Your instructions:
Please filter the data below down to the lines holding the string "notebook".

Input:

>>>

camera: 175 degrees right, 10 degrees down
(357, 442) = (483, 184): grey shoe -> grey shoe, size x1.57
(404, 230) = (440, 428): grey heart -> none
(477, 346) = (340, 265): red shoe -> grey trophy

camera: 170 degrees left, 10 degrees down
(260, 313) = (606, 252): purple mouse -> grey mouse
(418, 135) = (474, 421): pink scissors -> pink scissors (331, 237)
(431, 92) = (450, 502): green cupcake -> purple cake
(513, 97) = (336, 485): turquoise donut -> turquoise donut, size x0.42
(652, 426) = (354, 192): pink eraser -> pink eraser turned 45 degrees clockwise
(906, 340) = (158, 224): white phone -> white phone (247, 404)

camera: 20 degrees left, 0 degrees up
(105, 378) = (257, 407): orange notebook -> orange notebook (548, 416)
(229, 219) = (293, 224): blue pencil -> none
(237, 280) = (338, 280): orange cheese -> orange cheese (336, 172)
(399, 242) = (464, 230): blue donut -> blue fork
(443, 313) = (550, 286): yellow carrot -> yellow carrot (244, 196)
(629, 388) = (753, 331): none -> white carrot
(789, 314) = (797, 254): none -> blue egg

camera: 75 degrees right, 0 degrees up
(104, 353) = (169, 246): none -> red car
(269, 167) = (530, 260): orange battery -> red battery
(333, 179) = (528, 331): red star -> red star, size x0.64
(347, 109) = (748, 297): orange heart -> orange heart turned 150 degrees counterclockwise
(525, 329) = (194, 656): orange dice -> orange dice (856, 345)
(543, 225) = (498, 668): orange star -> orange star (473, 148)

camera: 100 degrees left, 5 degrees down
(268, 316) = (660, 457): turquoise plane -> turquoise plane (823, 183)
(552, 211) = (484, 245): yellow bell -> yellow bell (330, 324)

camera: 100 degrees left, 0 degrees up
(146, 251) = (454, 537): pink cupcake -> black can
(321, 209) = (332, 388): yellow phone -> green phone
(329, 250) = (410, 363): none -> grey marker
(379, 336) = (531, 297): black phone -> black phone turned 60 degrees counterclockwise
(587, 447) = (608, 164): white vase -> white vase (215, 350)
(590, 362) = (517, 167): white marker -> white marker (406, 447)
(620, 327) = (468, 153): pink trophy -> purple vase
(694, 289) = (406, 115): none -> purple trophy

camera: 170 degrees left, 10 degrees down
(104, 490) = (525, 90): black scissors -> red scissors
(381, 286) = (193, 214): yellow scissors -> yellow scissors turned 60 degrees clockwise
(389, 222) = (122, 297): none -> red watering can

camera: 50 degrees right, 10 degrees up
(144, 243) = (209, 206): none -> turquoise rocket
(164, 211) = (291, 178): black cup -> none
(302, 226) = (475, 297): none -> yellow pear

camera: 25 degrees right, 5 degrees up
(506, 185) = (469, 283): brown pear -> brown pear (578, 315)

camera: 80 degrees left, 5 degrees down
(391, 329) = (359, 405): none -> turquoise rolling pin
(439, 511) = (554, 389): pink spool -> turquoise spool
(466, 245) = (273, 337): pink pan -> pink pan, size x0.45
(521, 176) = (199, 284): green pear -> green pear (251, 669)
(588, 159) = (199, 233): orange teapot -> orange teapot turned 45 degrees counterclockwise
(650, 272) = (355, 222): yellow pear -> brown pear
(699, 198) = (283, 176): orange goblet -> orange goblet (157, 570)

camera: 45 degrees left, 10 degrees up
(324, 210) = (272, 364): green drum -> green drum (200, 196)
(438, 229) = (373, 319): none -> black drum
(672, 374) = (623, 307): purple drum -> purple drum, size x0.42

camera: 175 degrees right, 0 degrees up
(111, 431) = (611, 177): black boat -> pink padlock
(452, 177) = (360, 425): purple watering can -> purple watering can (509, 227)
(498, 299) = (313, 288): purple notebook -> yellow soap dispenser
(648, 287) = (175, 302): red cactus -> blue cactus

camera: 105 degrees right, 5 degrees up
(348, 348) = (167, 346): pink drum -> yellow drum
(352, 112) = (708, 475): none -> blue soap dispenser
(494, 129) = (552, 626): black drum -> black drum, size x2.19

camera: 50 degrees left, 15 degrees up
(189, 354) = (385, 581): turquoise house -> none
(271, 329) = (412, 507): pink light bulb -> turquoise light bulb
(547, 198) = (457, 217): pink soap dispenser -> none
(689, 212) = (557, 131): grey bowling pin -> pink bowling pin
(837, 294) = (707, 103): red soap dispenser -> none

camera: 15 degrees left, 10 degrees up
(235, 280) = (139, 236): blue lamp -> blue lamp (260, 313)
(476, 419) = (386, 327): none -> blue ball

<<<

Output below:
(105, 378) = (257, 407): orange notebook -> orange notebook (548, 416)
(498, 299) = (313, 288): purple notebook -> yellow soap dispenser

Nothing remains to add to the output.